# Exercise goal:
Take the lines below beginning at the line that has "brown teapot [646,134,699,199]" and stopping after the line that has "turquoise vase [1048,239,1116,325] -> none", and print them exactly as they are, with no other lines.

Dataset records:

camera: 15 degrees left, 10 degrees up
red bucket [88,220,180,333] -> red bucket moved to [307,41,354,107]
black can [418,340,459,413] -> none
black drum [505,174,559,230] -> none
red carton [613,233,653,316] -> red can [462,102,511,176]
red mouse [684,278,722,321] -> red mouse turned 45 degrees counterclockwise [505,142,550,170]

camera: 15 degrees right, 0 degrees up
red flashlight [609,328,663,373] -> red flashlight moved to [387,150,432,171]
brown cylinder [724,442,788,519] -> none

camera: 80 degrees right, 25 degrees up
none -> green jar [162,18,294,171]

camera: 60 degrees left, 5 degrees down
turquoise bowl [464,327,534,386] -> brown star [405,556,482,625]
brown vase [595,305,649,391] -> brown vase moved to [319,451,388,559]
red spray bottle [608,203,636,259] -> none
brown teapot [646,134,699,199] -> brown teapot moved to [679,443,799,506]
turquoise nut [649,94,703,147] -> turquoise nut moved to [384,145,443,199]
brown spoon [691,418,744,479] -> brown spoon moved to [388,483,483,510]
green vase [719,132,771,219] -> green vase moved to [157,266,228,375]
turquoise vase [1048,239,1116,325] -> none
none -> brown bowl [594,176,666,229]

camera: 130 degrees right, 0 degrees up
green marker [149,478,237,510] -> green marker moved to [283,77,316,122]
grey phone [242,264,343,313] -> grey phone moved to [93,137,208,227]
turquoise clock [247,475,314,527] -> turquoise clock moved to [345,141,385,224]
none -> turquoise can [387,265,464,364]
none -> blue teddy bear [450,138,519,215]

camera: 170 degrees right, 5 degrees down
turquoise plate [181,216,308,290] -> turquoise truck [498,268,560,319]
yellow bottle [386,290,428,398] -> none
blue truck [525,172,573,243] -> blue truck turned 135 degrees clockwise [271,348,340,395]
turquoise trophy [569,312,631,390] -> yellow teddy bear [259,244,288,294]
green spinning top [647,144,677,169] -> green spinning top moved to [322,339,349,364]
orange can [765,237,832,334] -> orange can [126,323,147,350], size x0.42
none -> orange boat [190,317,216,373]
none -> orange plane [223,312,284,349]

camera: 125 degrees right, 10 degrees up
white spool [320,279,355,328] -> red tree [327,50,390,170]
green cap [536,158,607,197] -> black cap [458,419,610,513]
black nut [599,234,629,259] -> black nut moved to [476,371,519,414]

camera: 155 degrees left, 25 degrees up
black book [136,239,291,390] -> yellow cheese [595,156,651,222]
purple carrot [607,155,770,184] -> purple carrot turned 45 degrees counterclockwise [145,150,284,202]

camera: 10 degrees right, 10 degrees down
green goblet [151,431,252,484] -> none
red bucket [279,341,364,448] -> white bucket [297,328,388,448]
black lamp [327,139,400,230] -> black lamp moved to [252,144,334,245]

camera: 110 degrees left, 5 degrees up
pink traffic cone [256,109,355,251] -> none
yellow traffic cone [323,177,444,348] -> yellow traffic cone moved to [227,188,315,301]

# Response below:
brown teapot [646,134,699,199] -> brown teapot moved to [679,443,799,506]
turquoise nut [649,94,703,147] -> turquoise nut moved to [384,145,443,199]
brown spoon [691,418,744,479] -> brown spoon moved to [388,483,483,510]
green vase [719,132,771,219] -> green vase moved to [157,266,228,375]
turquoise vase [1048,239,1116,325] -> none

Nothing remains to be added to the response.